- _WHAT NEEDS TO BE DONE_: In the records below, find the line with "Q3: PNP (B VB, C" and the line with "R3: 30k (CMP, VB) -> 30k (CMP, VTH)". Print both exactly, along with every line between them, and no other line.

- _SUPPLIED RECORDS_:
---------------
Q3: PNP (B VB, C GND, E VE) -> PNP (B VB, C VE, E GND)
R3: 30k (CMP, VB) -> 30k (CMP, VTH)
---------------
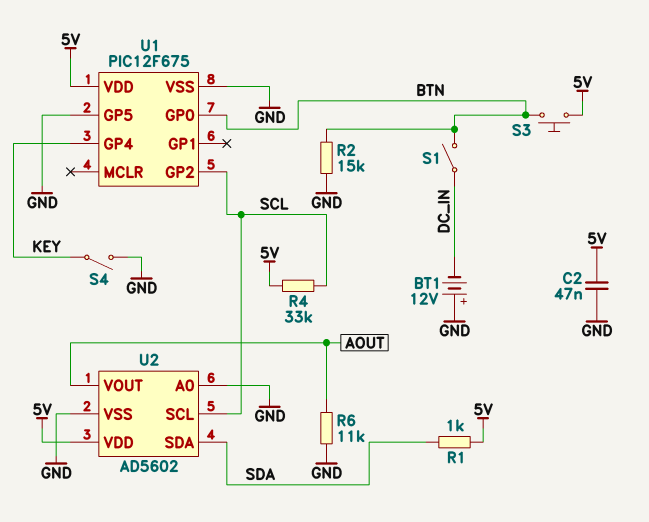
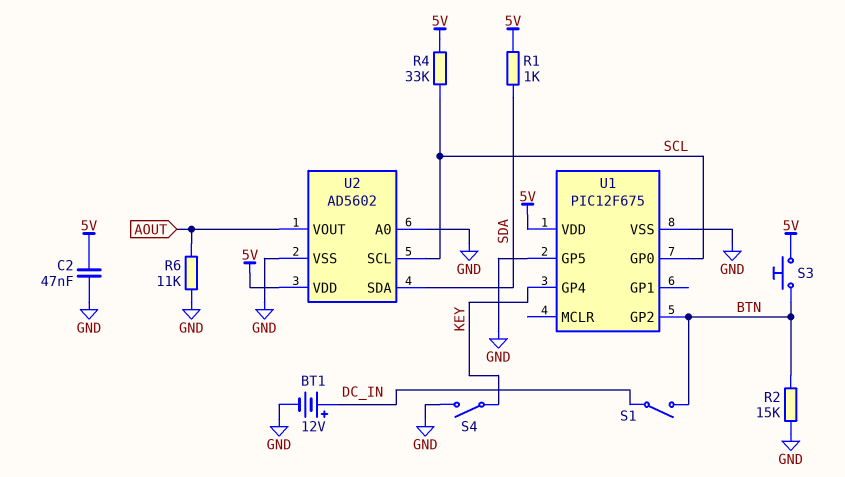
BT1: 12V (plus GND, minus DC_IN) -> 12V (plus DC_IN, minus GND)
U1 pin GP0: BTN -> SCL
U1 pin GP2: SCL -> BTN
---------------
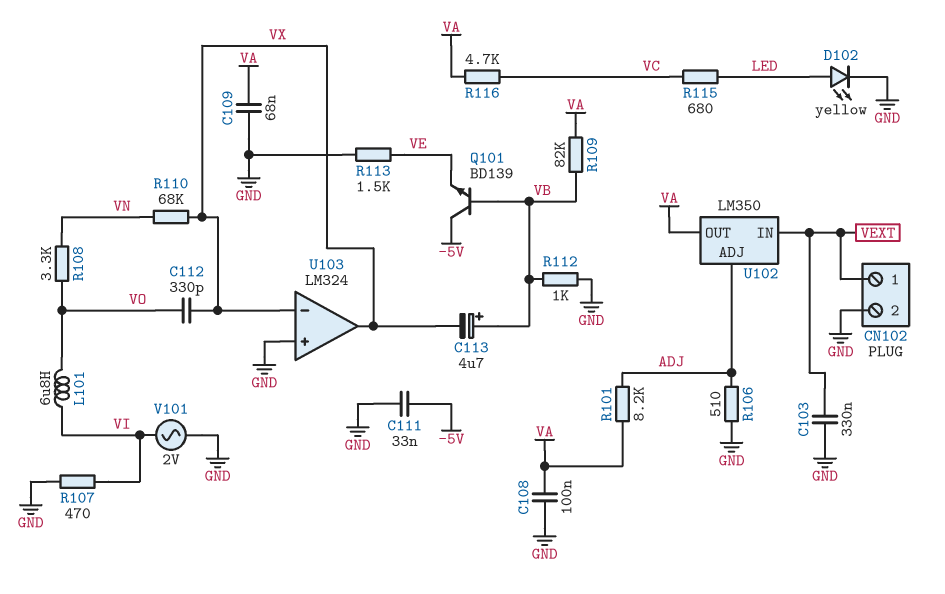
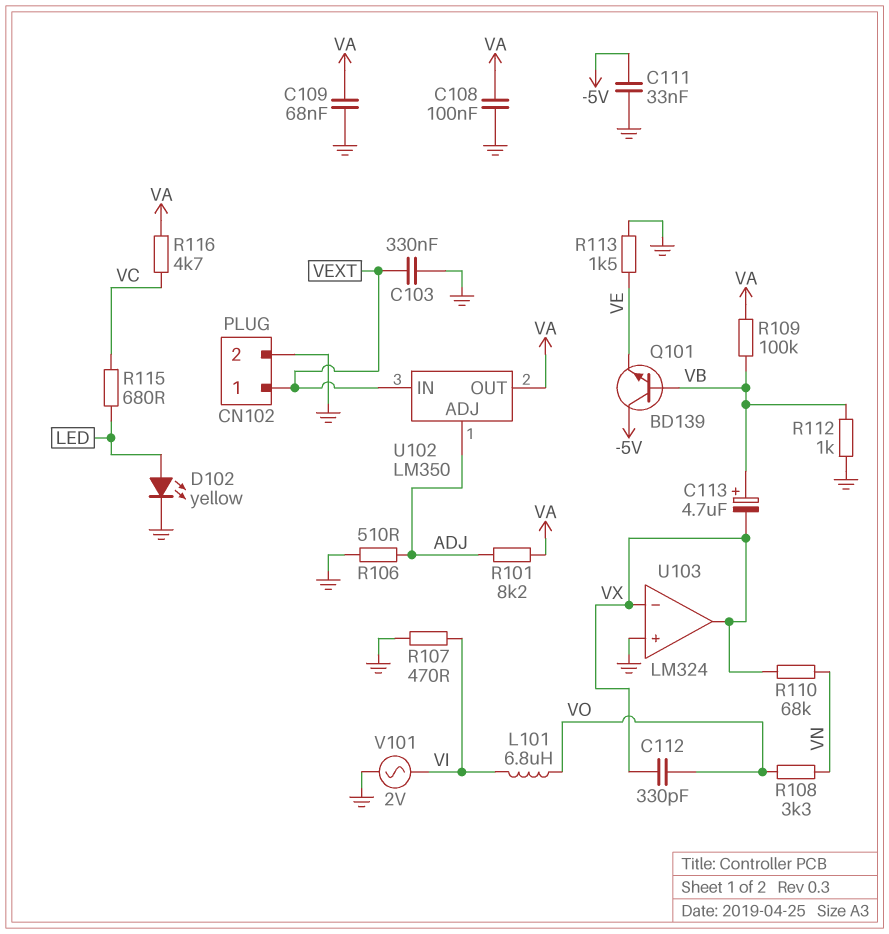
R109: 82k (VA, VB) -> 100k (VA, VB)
---------------
- _RESULT OF THIS TASK_:
Q3: PNP (B VB, C GND, E VE) -> PNP (B VB, C VE, E GND)
R3: 30k (CMP, VB) -> 30k (CMP, VTH)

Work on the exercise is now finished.